What the task asks: Give the entries again exactly as they appear, but without the images.

Listed entries:
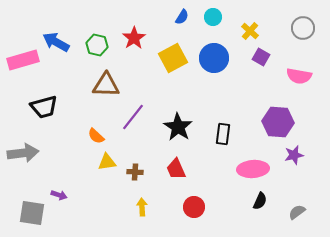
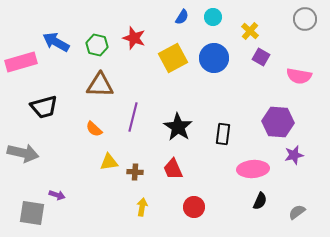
gray circle: moved 2 px right, 9 px up
red star: rotated 20 degrees counterclockwise
pink rectangle: moved 2 px left, 2 px down
brown triangle: moved 6 px left
purple line: rotated 24 degrees counterclockwise
orange semicircle: moved 2 px left, 7 px up
gray arrow: rotated 20 degrees clockwise
yellow triangle: moved 2 px right
red trapezoid: moved 3 px left
purple arrow: moved 2 px left
yellow arrow: rotated 12 degrees clockwise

Answer:
gray circle: moved 2 px right, 9 px up
red star: rotated 20 degrees counterclockwise
pink rectangle: moved 2 px left, 2 px down
brown triangle: moved 6 px left
purple line: rotated 24 degrees counterclockwise
orange semicircle: moved 2 px left, 7 px up
gray arrow: rotated 20 degrees clockwise
yellow triangle: moved 2 px right
red trapezoid: moved 3 px left
purple arrow: moved 2 px left
yellow arrow: rotated 12 degrees clockwise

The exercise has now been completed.